◆ **Extracted information**:
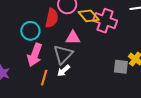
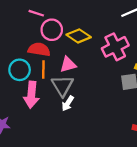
red semicircle: (52, 18) -> (39, 49), turned -78
pink cross: (105, 21) -> (115, 47), moved, turned -30
orange line: (44, 78) -> (43, 69), moved

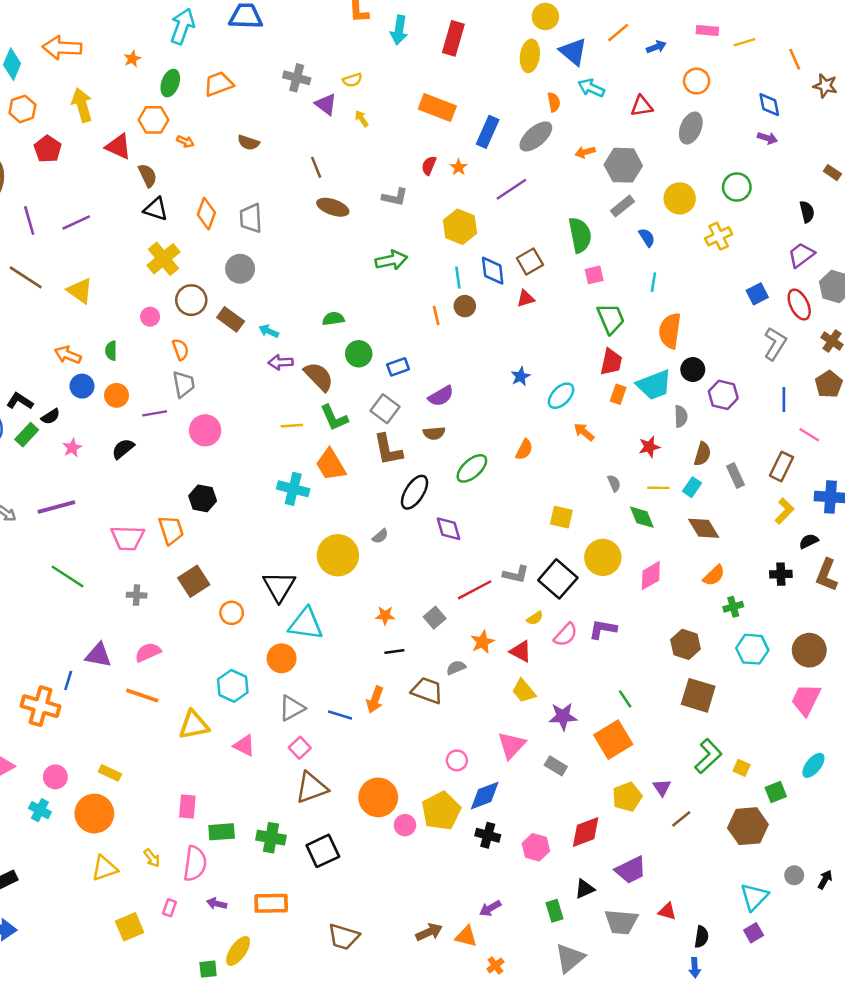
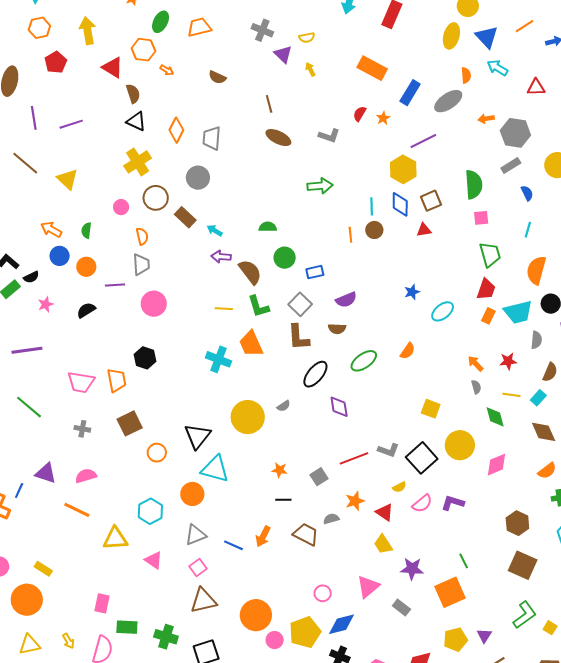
yellow hexagon: (460, 227) -> (403, 169), moved
orange arrow: (584, 432) -> (476, 364), moved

◆ **Task brief**: Copy out the listing above in full and keep the pictures out.

◆ **Response for this exercise**:
red semicircle: (52, 18) -> (39, 49), turned -78
pink cross: (105, 21) -> (115, 47), moved, turned -30
orange line: (44, 78) -> (43, 69), moved

yellow hexagon: (460, 227) -> (403, 169), moved
orange arrow: (584, 432) -> (476, 364), moved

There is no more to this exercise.